Where the listing below has a line with "camera: 140 degrees right, 5 degrees up", write out exactly that line and every line after it, stopping after the line with "(488, 241) = (433, 391): brown".

- [Records to process]:
*** Begin section ***

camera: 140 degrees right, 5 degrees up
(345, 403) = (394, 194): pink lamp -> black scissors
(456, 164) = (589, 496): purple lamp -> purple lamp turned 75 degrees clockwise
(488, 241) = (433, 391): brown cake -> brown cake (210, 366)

*** End section ***
*** Begin section ***

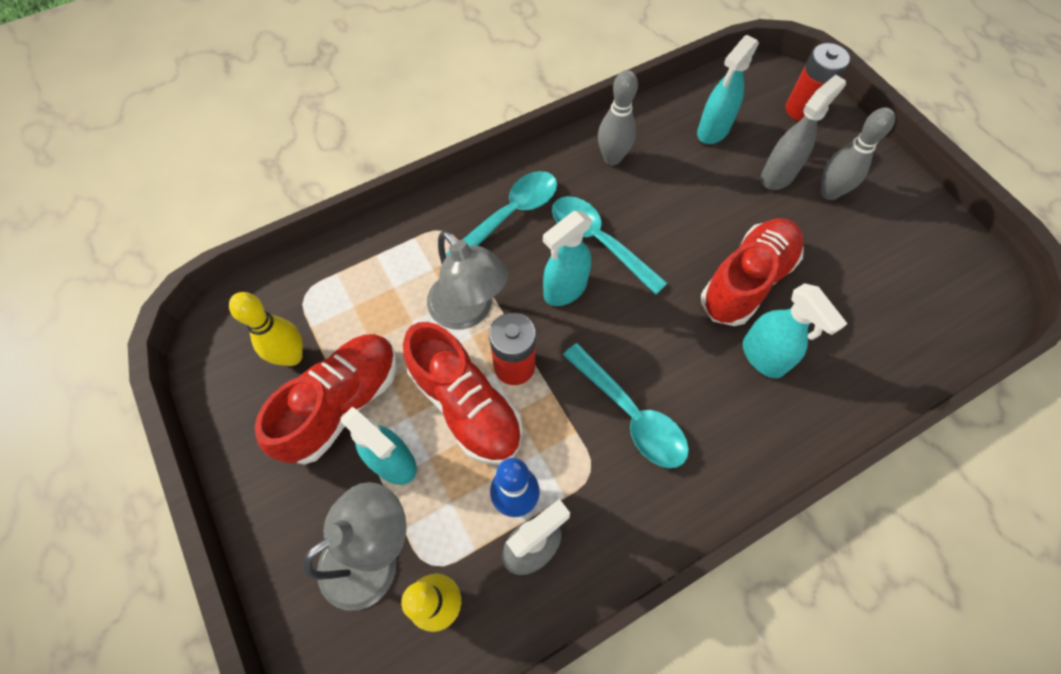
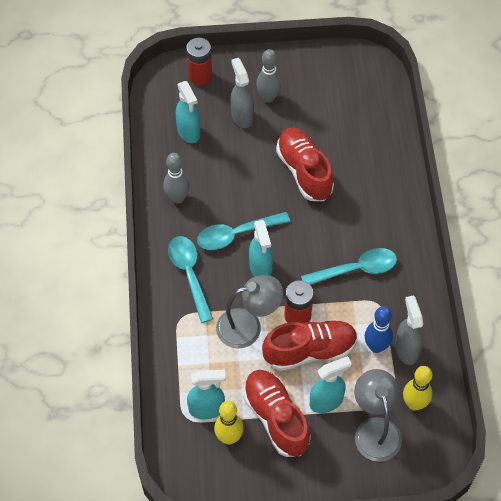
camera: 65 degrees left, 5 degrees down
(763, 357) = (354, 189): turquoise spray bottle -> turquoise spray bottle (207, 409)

*** End section ***
*** Begin section ***

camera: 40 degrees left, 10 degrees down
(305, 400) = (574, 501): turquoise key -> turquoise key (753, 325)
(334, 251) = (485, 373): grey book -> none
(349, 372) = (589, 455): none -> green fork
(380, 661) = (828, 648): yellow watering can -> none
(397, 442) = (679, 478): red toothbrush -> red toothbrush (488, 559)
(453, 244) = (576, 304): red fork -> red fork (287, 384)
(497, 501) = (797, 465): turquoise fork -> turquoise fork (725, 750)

*** End section ***

- [Result for this task]:
camera: 140 degrees right, 5 degrees up
(345, 403) = (394, 194): pink lamp -> black scissors
(456, 164) = (589, 496): purple lamp -> purple lamp turned 75 degrees clockwise
(488, 241) = (433, 391): brown cake -> brown cake (210, 366)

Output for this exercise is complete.